Entries shown section start

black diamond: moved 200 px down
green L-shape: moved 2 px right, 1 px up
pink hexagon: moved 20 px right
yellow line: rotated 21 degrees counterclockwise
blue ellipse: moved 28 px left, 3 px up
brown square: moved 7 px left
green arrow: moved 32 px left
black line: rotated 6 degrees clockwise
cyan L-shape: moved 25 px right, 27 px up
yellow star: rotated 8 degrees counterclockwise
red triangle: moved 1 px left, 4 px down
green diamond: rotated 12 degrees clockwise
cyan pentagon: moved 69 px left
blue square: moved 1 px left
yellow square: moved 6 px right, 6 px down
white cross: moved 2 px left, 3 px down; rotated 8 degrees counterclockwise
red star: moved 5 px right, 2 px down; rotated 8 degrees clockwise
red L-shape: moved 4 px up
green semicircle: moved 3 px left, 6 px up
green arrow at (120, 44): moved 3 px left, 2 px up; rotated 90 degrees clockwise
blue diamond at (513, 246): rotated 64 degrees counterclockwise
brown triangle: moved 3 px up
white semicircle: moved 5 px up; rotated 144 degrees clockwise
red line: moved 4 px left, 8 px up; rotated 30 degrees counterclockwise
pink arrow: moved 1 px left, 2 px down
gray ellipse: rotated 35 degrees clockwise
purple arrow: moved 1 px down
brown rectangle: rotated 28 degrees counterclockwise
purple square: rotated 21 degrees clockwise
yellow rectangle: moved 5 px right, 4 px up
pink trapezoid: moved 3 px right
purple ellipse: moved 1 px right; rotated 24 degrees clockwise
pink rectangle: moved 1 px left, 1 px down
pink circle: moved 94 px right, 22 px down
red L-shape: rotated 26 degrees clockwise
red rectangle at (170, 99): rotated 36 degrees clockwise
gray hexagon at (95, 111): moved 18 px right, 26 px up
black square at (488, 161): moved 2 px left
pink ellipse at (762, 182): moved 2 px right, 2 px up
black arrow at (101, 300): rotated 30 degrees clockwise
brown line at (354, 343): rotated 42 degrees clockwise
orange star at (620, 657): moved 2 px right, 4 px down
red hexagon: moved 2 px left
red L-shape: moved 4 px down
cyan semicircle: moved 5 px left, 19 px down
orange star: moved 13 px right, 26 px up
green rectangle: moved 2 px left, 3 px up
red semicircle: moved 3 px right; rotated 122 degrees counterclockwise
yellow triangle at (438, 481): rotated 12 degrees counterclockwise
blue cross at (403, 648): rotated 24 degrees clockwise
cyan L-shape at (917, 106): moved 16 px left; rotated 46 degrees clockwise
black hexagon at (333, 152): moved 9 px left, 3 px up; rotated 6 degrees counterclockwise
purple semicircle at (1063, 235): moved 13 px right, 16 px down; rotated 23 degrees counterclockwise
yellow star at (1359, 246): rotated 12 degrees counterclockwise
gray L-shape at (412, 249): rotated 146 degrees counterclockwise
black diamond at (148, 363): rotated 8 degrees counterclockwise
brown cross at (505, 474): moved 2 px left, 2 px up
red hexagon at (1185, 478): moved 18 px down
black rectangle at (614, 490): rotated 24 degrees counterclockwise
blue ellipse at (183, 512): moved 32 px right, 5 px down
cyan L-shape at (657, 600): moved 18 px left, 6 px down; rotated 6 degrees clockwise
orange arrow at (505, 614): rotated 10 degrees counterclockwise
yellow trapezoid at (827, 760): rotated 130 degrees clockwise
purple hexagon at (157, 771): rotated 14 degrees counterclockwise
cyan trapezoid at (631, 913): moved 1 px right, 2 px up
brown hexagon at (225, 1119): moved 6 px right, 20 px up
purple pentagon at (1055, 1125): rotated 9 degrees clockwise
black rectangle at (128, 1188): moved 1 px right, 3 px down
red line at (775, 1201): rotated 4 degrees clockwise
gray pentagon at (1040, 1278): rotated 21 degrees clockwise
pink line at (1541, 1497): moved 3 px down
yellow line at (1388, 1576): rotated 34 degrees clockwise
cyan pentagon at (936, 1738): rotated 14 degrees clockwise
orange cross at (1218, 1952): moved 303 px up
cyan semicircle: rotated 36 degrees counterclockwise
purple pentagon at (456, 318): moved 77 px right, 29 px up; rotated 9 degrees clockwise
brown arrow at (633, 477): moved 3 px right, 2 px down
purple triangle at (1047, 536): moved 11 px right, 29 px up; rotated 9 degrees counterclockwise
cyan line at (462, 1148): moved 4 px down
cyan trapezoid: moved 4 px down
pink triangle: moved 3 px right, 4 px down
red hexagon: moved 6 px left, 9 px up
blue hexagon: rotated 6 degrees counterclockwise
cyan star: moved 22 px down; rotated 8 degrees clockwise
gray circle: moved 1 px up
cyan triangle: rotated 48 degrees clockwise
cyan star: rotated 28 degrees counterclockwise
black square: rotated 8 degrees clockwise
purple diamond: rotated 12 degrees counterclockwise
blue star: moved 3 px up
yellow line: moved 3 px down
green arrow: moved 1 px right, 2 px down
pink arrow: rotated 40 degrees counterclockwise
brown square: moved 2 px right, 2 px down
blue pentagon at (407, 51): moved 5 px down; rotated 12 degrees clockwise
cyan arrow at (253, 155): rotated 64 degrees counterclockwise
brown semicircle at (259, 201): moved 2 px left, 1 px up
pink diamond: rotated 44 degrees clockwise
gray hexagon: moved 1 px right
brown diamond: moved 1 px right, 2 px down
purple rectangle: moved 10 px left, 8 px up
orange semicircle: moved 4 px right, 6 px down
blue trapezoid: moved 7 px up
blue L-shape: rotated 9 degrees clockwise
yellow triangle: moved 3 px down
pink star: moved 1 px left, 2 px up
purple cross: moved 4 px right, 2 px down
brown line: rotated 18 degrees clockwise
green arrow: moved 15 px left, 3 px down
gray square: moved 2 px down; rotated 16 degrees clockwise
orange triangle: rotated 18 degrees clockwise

Entries shown section end

Instructions to follow.
Exactly the lines from the one containing "cyan trapezoid: moved 4 px down" to the final line of the data, both included, should be printed, and nothing more.

Exercise output.
cyan trapezoid: moved 4 px down
pink triangle: moved 3 px right, 4 px down
red hexagon: moved 6 px left, 9 px up
blue hexagon: rotated 6 degrees counterclockwise
cyan star: moved 22 px down; rotated 8 degrees clockwise
gray circle: moved 1 px up
cyan triangle: rotated 48 degrees clockwise
cyan star: rotated 28 degrees counterclockwise
black square: rotated 8 degrees clockwise
purple diamond: rotated 12 degrees counterclockwise
blue star: moved 3 px up
yellow line: moved 3 px down
green arrow: moved 1 px right, 2 px down
pink arrow: rotated 40 degrees counterclockwise
brown square: moved 2 px right, 2 px down
blue pentagon at (407, 51): moved 5 px down; rotated 12 degrees clockwise
cyan arrow at (253, 155): rotated 64 degrees counterclockwise
brown semicircle at (259, 201): moved 2 px left, 1 px up
pink diamond: rotated 44 degrees clockwise
gray hexagon: moved 1 px right
brown diamond: moved 1 px right, 2 px down
purple rectangle: moved 10 px left, 8 px up
orange semicircle: moved 4 px right, 6 px down
blue trapezoid: moved 7 px up
blue L-shape: rotated 9 degrees clockwise
yellow triangle: moved 3 px down
pink star: moved 1 px left, 2 px up
purple cross: moved 4 px right, 2 px down
brown line: rotated 18 degrees clockwise
green arrow: moved 15 px left, 3 px down
gray square: moved 2 px down; rotated 16 degrees clockwise
orange triangle: rotated 18 degrees clockwise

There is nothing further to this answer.